- _RECORDS FOR THIS EXERCISE_
====
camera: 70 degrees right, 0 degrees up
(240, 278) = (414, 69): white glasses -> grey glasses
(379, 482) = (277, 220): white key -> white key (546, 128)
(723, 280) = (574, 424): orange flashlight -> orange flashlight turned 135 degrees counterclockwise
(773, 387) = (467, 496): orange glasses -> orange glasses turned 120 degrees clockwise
====
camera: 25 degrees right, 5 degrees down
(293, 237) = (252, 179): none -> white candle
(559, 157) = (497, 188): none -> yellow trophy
====
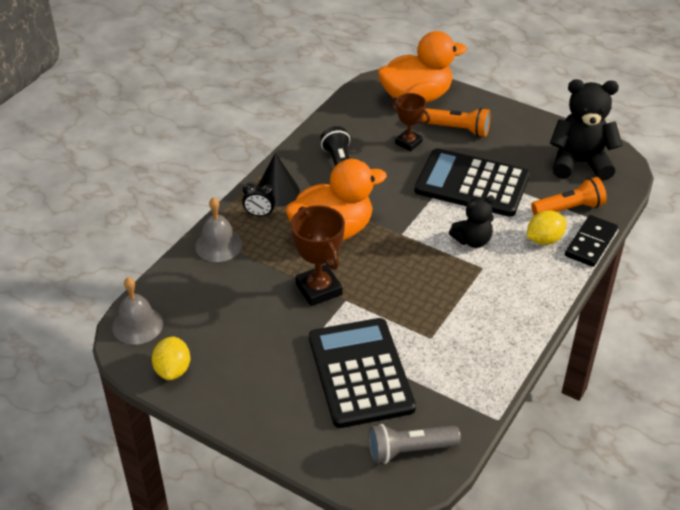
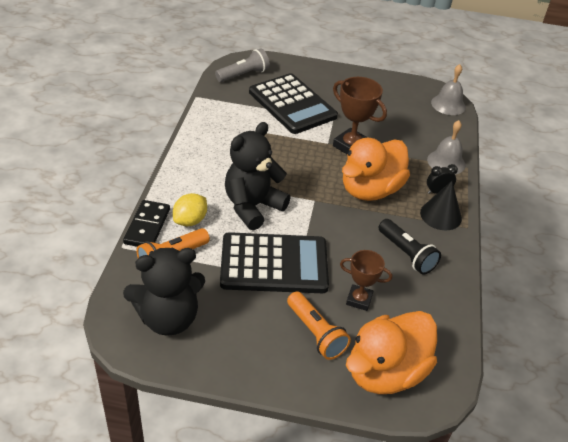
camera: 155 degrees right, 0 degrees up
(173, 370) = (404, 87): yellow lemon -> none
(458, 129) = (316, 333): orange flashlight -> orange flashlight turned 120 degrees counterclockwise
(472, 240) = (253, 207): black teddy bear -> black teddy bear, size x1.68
====
- _WORK REQUEST_
What you return should be exactly the lines above, starting at the one with "camera: 70 degrees right, 0 degrees up" and ending at the one with "(773, 387) = (467, 496): orange", and nothing else.

- _YOUR RESPONSE_
camera: 70 degrees right, 0 degrees up
(240, 278) = (414, 69): white glasses -> grey glasses
(379, 482) = (277, 220): white key -> white key (546, 128)
(723, 280) = (574, 424): orange flashlight -> orange flashlight turned 135 degrees counterclockwise
(773, 387) = (467, 496): orange glasses -> orange glasses turned 120 degrees clockwise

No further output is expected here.